======== Data supplied ========
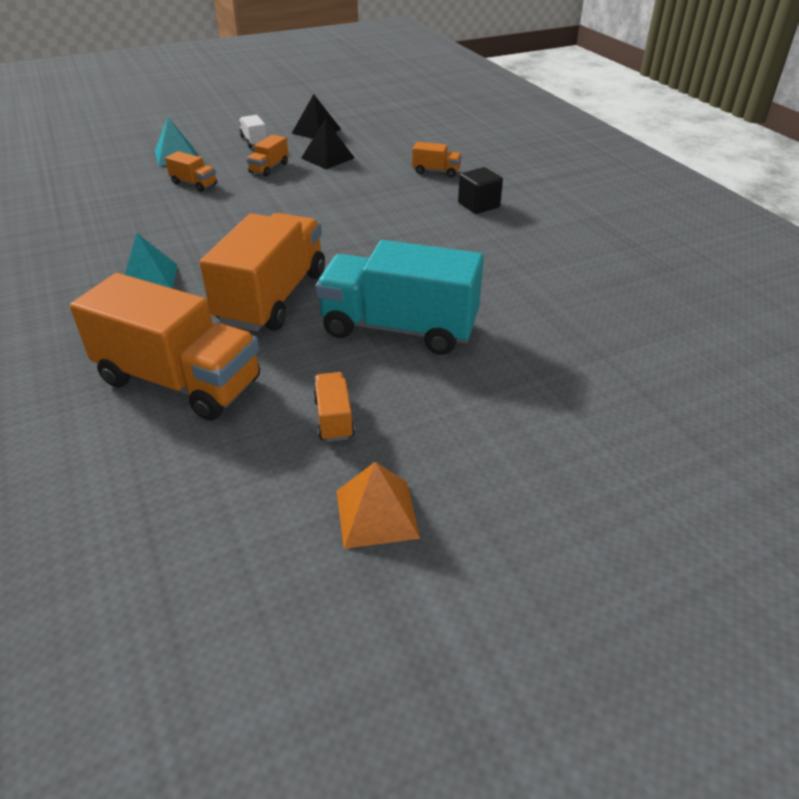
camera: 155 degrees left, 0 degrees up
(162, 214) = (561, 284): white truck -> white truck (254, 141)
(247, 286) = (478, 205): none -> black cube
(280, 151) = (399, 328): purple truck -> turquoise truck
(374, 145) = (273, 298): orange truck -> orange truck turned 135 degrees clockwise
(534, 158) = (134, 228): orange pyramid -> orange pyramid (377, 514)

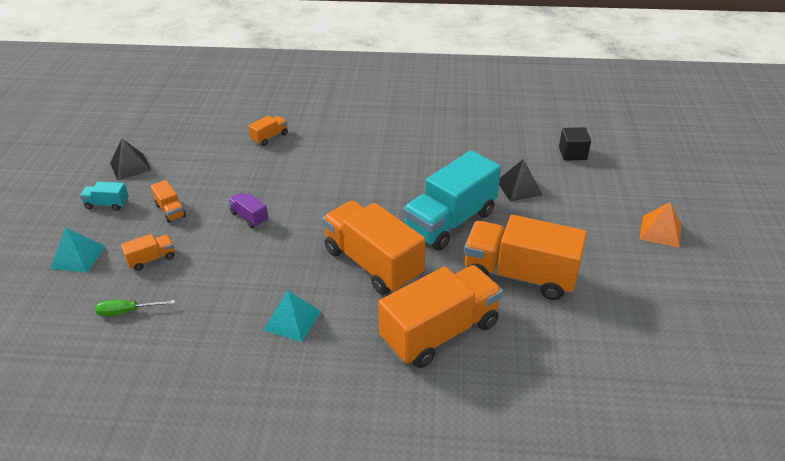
camera: 60 degrees left, 0 degrees up
(118, 198) = (127, 311): none -> green screwdriver
(254, 141) = (107, 204): white truck -> turquoise truck
(292, 205) = (249, 217): none -> purple truck
(327, 158) = (188, 176): black pyramid -> black pyramid (519, 187)
(334, 419) = (519, 275): orange truck -> orange truck, size x2.31
(377, 514) = (602, 284): orange pyramid -> orange pyramid (660, 231)
(478, 205) = (335, 139): black cube -> black cube (572, 154)

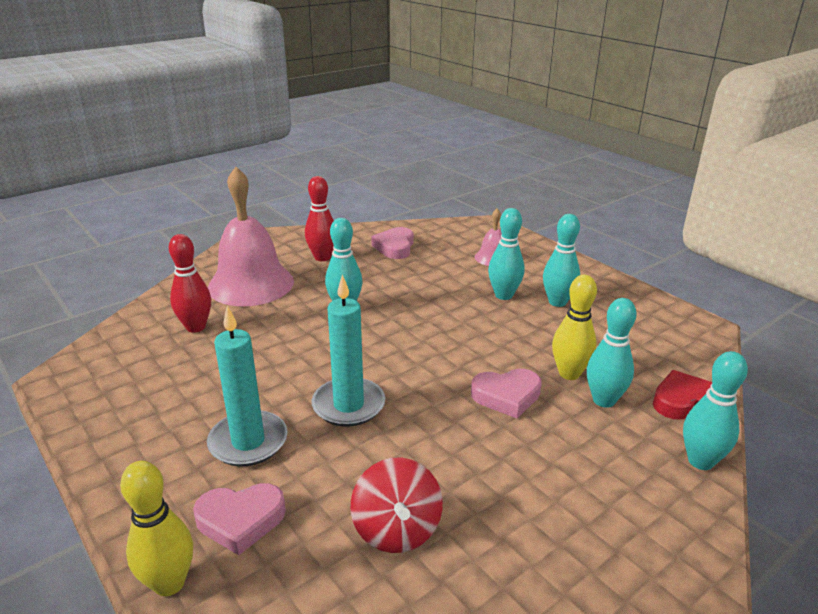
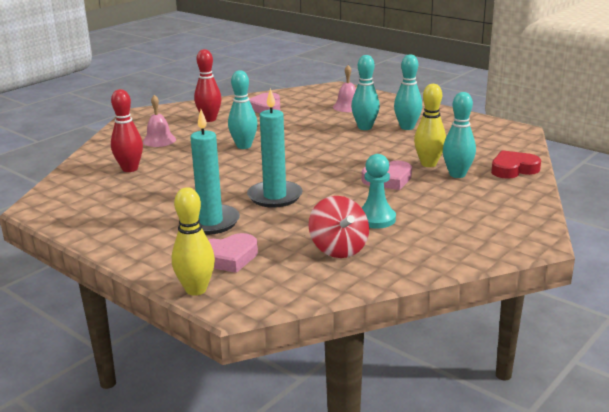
camera: 10 degrees left, 5 degrees down
(251, 284) = (159, 140): pink bell -> pink bell, size x0.47
(468, 473) = (376, 219): none -> turquoise pawn
(700, 461) = (529, 196): turquoise bowling pin -> none

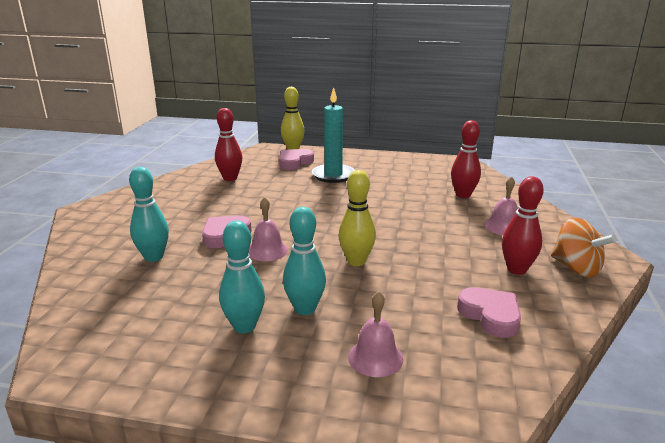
camera: 150 degrees right, 0 degrees up
(173, 113) = (576, 268): none -> orange spinning top
(244, 146) = (410, 240): turquoise bowling pin -> none
(275, 196) = (311, 199): turquoise candle -> none
(338, 249) = (230, 178): red spinning top -> red bowling pin
(361, 161) = (267, 250): none -> pink bell
(376, 219) = (216, 200): turquoise pawn -> none
(428, 164) = (190, 264): yellow bowling pin -> yellow bowling pin (356, 261)
(513, 169) = (86, 280): red heart -> none

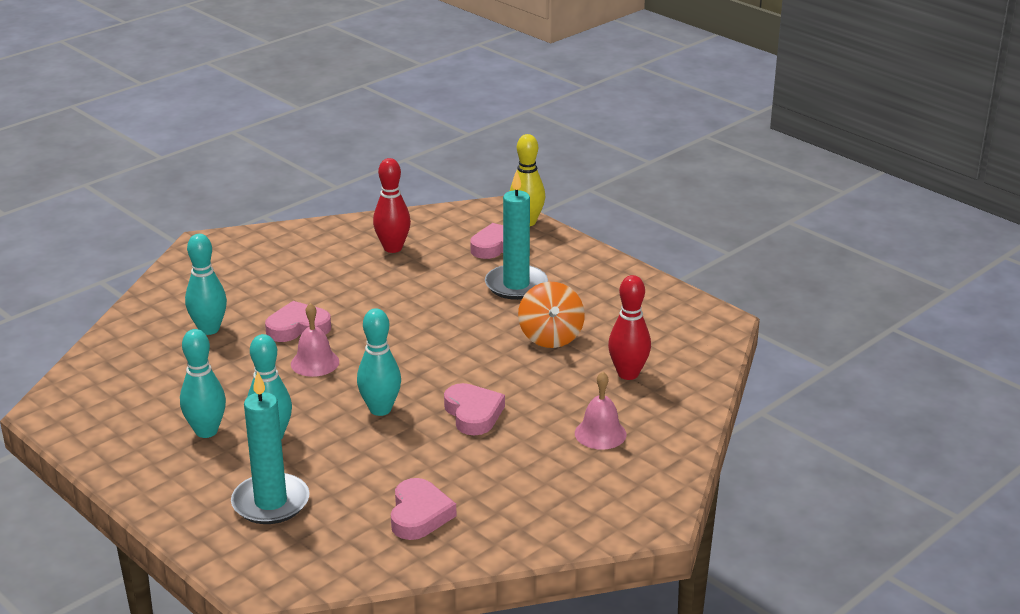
camera: 35 degrees right, 5 degrees up
(356, 261) = (380, 409): yellow bowling pin -> turquoise bowling pin
(375, 357) = (271, 502): pink bell -> turquoise candle
(418, 242) = (473, 414): none -> pink heart
(516, 270) = (523, 486): red bowling pin -> none
(576, 268) = (589, 511): orange spinning top -> orange spinning top (550, 337)

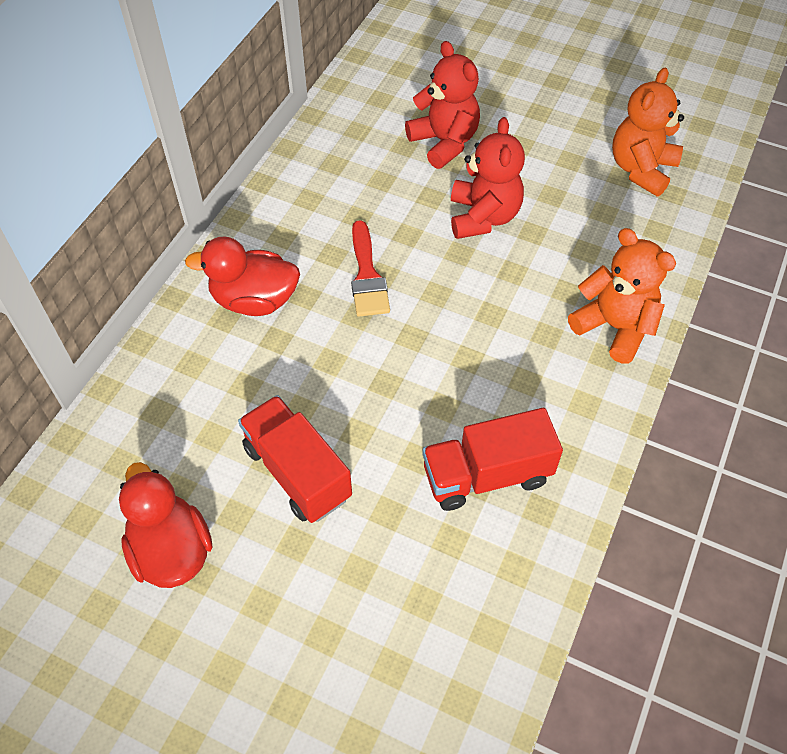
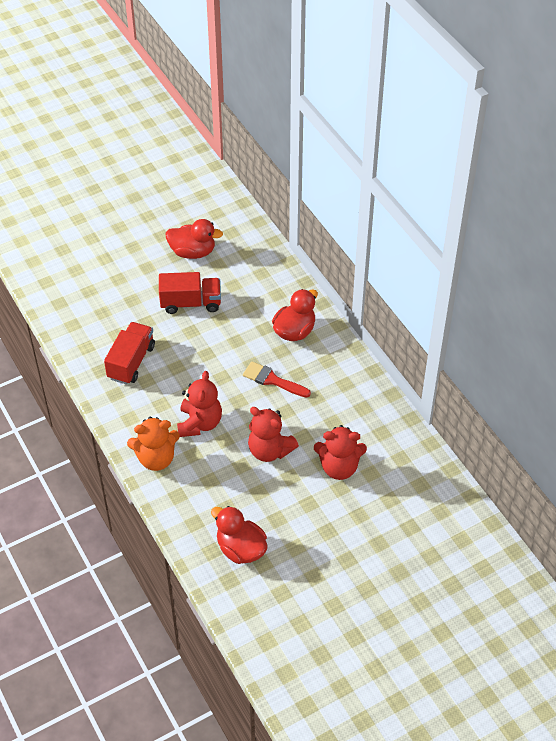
camera: 125 degrees right, 5 degrees down
(513, 314) = (199, 423): none -> red teddy bear
(641, 169) = (241, 549): orange teddy bear -> red duck

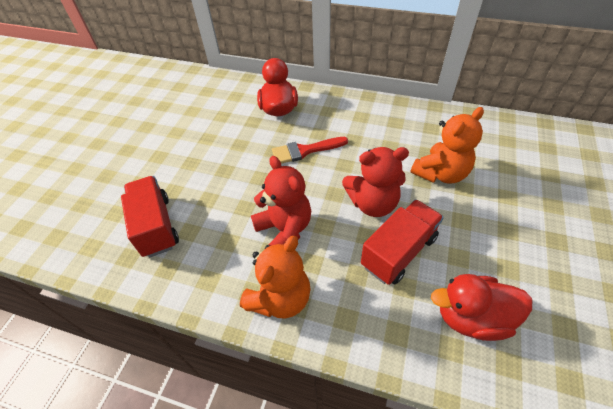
camera: 40 degrees left, 0 degrees up
(191, 303) = (167, 143): red truck -> red truck (399, 252)
(193, 252) = (131, 110): red duck -> none
(339, 467) = (440, 173): red teddy bear -> orange teddy bear

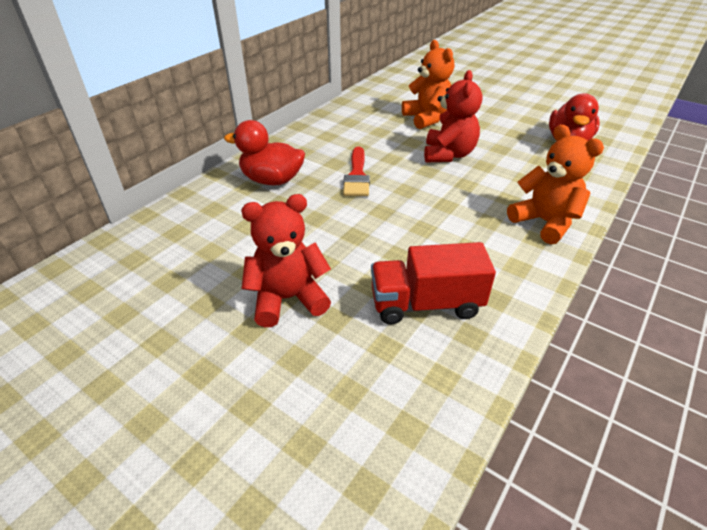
camera: 75 degrees left, 10 degrees down
(284, 229) = (463, 207): red teddy bear -> red teddy bear (288, 299)
(399, 252) = (505, 155): red truck -> none

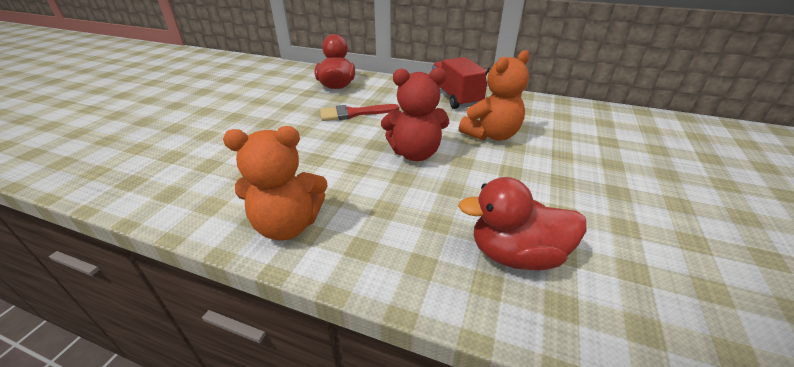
camera: 75 degrees right, 5 degrees down
(288, 299) = (199, 111): red teddy bear -> none
(426, 304) = (175, 159): red truck -> red truck (455, 97)
(545, 222) = (288, 225): orange teddy bear -> orange teddy bear turned 45 degrees clockwise

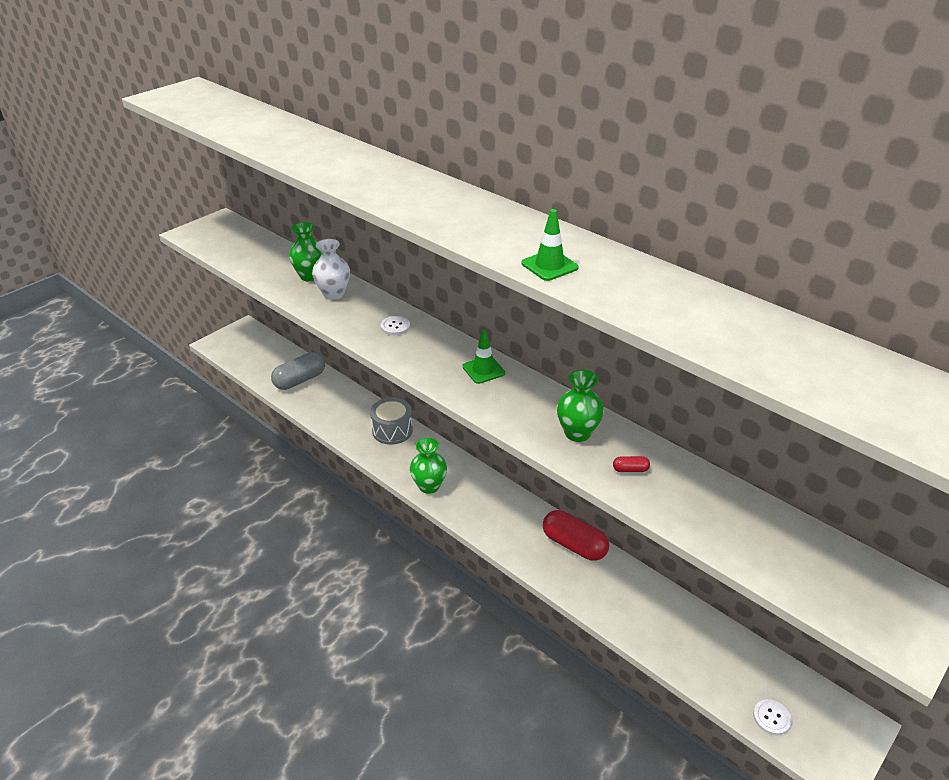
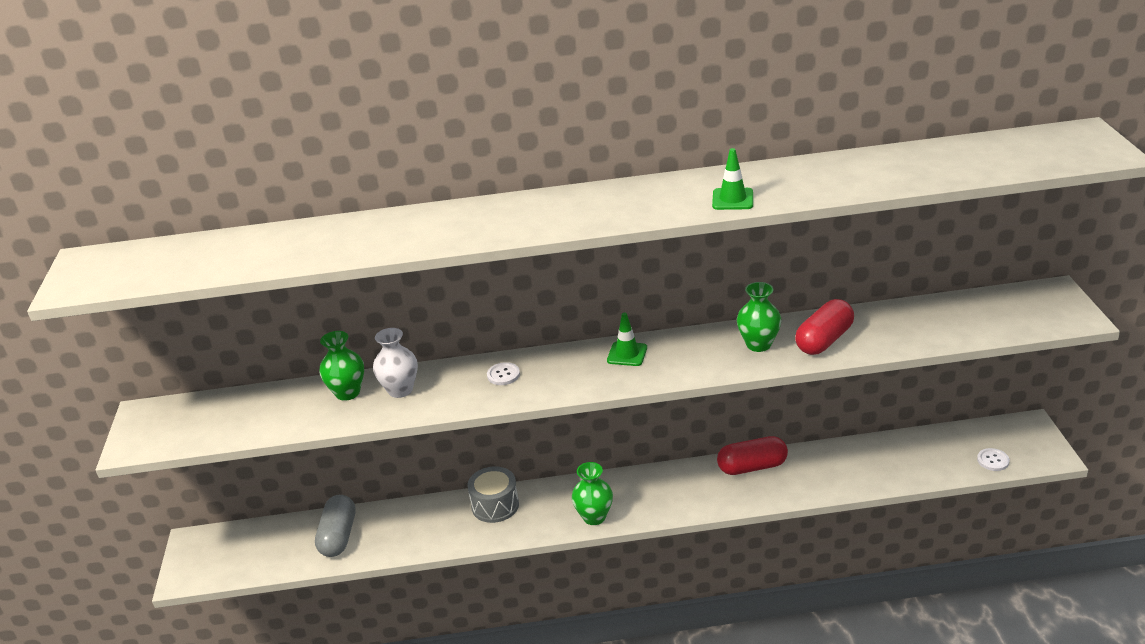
camera: 45 degrees left, 5 degrees down
(630, 470) = (824, 340): red capsule -> red capsule, size x2.38

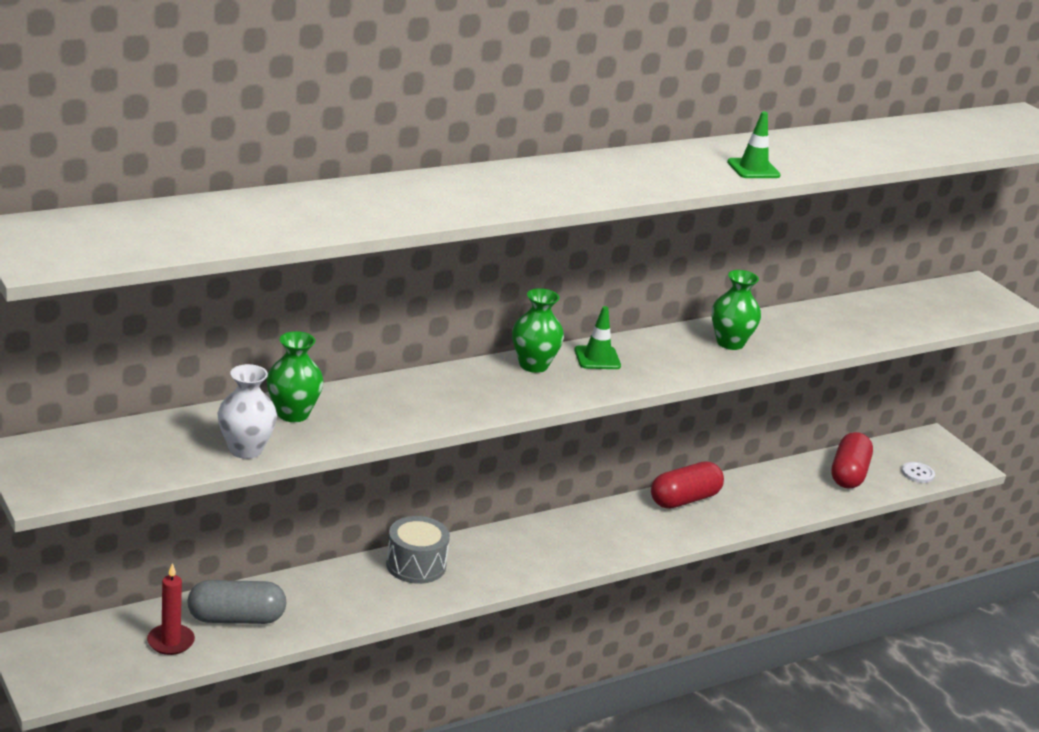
camera: 30 degrees left, 5 degrees down
(283, 550) = (170, 642): none -> red candle
(338, 536) = (236, 618): grey capsule -> grey capsule turned 75 degrees counterclockwise
(400, 390) = (358, 407): white vase -> white vase (245, 449)
(503, 375) = (472, 385): white button -> none
(594, 517) = (542, 565): green vase -> green vase (533, 365)
(824, 340) = (793, 336): red capsule -> red capsule (848, 474)

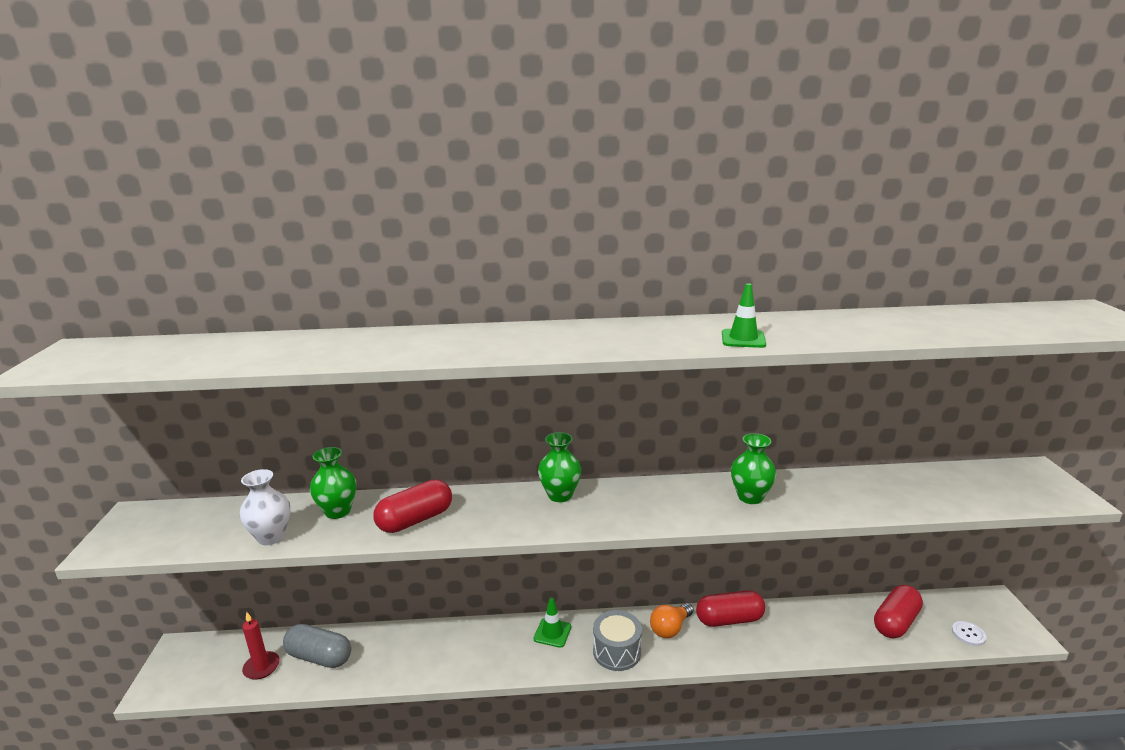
camera: 30 degrees right, 5 degrees down
(396, 410) = (415, 520): none -> red capsule
(416, 565) = (477, 637): grey drum -> grey drum (617, 651)
(597, 358) = (619, 496): green traffic cone -> green traffic cone (552, 633)
(627, 518) = (670, 628): none -> orange light bulb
========
*The task*:
Only these lines belong in the answer: the first line of the listing above through the line holding "(280, 151) = (399, 328): purple", printed exactly and without pictures.

*Exercise answer*:
camera: 155 degrees left, 0 degrees up
(162, 214) = (561, 284): white truck -> white truck (254, 141)
(247, 286) = (478, 205): none -> black cube
(280, 151) = (399, 328): purple truck -> turquoise truck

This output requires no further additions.